#### [WHAT THE TASK REQUIRES]
Below are some entries; write out each one of them exactly.

#### [ENTRIES SUPPLIED]
┌──

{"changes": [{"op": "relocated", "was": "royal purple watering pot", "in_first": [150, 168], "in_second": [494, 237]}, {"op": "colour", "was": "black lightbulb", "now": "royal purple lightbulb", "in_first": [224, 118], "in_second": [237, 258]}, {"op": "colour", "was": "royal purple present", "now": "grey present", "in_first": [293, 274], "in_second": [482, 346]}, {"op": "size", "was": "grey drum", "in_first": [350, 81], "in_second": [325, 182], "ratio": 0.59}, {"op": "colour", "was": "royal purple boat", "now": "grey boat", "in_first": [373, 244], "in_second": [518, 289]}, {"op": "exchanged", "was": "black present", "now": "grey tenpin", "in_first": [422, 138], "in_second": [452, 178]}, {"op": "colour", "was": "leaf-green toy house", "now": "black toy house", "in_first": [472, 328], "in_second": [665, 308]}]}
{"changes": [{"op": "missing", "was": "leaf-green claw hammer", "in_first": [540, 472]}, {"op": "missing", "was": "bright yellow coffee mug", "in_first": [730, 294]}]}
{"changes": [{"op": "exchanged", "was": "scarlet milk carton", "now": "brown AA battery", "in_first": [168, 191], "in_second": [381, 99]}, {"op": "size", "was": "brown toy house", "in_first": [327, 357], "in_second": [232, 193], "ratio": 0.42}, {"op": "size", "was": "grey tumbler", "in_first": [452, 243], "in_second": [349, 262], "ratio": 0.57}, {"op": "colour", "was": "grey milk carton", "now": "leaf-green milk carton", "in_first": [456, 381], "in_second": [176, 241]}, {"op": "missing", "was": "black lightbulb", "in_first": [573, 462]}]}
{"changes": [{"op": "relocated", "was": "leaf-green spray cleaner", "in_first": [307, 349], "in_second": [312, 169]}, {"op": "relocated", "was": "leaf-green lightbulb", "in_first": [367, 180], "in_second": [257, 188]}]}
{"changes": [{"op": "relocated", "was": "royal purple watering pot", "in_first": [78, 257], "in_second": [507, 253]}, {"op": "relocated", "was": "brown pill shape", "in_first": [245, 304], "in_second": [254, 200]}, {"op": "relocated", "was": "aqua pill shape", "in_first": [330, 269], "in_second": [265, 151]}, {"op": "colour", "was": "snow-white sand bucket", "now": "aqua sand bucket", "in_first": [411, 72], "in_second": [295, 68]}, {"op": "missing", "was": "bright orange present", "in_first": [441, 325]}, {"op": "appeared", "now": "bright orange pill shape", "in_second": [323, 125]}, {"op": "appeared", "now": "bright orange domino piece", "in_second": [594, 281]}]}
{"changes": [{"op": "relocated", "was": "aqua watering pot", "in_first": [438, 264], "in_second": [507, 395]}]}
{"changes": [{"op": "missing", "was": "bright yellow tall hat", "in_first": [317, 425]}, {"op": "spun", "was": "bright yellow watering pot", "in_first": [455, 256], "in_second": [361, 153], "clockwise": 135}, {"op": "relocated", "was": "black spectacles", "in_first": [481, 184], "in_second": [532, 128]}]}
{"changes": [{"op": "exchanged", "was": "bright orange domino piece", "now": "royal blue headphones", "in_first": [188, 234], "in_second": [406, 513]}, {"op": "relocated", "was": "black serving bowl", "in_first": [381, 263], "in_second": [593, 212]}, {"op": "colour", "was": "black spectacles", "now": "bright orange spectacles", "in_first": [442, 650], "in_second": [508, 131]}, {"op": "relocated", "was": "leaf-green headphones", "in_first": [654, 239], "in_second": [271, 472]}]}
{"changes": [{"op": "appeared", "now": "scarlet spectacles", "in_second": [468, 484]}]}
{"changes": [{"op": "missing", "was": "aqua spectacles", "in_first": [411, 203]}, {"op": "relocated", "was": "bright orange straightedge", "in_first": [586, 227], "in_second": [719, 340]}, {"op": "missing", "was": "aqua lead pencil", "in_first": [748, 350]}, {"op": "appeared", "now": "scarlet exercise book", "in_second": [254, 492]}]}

└──

#### [ANSWER TO THE EXERCISE]
{"changes": [{"op": "relocated", "was": "royal purple watering pot", "in_first": [150, 168], "in_second": [494, 237]}, {"op": "colour", "was": "black lightbulb", "now": "royal purple lightbulb", "in_first": [224, 118], "in_second": [237, 258]}, {"op": "colour", "was": "royal purple present", "now": "grey present", "in_first": [293, 274], "in_second": [482, 346]}, {"op": "size", "was": "grey drum", "in_first": [350, 81], "in_second": [325, 182], "ratio": 0.59}, {"op": "colour", "was": "royal purple boat", "now": "grey boat", "in_first": [373, 244], "in_second": [518, 289]}, {"op": "exchanged", "was": "black present", "now": "grey tenpin", "in_first": [422, 138], "in_second": [452, 178]}, {"op": "colour", "was": "leaf-green toy house", "now": "black toy house", "in_first": [472, 328], "in_second": [665, 308]}]}
{"changes": [{"op": "missing", "was": "leaf-green claw hammer", "in_first": [540, 472]}, {"op": "missing", "was": "bright yellow coffee mug", "in_first": [730, 294]}]}
{"changes": [{"op": "exchanged", "was": "scarlet milk carton", "now": "brown AA battery", "in_first": [168, 191], "in_second": [381, 99]}, {"op": "size", "was": "brown toy house", "in_first": [327, 357], "in_second": [232, 193], "ratio": 0.42}, {"op": "size", "was": "grey tumbler", "in_first": [452, 243], "in_second": [349, 262], "ratio": 0.57}, {"op": "colour", "was": "grey milk carton", "now": "leaf-green milk carton", "in_first": [456, 381], "in_second": [176, 241]}, {"op": "missing", "was": "black lightbulb", "in_first": [573, 462]}]}
{"changes": [{"op": "relocated", "was": "leaf-green spray cleaner", "in_first": [307, 349], "in_second": [312, 169]}, {"op": "relocated", "was": "leaf-green lightbulb", "in_first": [367, 180], "in_second": [257, 188]}]}
{"changes": [{"op": "relocated", "was": "royal purple watering pot", "in_first": [78, 257], "in_second": [507, 253]}, {"op": "relocated", "was": "brown pill shape", "in_first": [245, 304], "in_second": [254, 200]}, {"op": "relocated", "was": "aqua pill shape", "in_first": [330, 269], "in_second": [265, 151]}, {"op": "colour", "was": "snow-white sand bucket", "now": "aqua sand bucket", "in_first": [411, 72], "in_second": [295, 68]}, {"op": "missing", "was": "bright orange present", "in_first": [441, 325]}, {"op": "appeared", "now": "bright orange pill shape", "in_second": [323, 125]}, {"op": "appeared", "now": "bright orange domino piece", "in_second": [594, 281]}]}
{"changes": [{"op": "relocated", "was": "aqua watering pot", "in_first": [438, 264], "in_second": [507, 395]}]}
{"changes": [{"op": "missing", "was": "bright yellow tall hat", "in_first": [317, 425]}, {"op": "spun", "was": "bright yellow watering pot", "in_first": [455, 256], "in_second": [361, 153], "clockwise": 135}, {"op": "relocated", "was": "black spectacles", "in_first": [481, 184], "in_second": [532, 128]}]}
{"changes": [{"op": "exchanged", "was": "bright orange domino piece", "now": "royal blue headphones", "in_first": [188, 234], "in_second": [406, 513]}, {"op": "relocated", "was": "black serving bowl", "in_first": [381, 263], "in_second": [593, 212]}, {"op": "colour", "was": "black spectacles", "now": "bright orange spectacles", "in_first": [442, 650], "in_second": [508, 131]}, {"op": "relocated", "was": "leaf-green headphones", "in_first": [654, 239], "in_second": [271, 472]}]}
{"changes": [{"op": "appeared", "now": "scarlet spectacles", "in_second": [468, 484]}]}
{"changes": [{"op": "missing", "was": "aqua spectacles", "in_first": [411, 203]}, {"op": "relocated", "was": "bright orange straightedge", "in_first": [586, 227], "in_second": [719, 340]}, {"op": "missing", "was": "aqua lead pencil", "in_first": [748, 350]}, {"op": "appeared", "now": "scarlet exercise book", "in_second": [254, 492]}]}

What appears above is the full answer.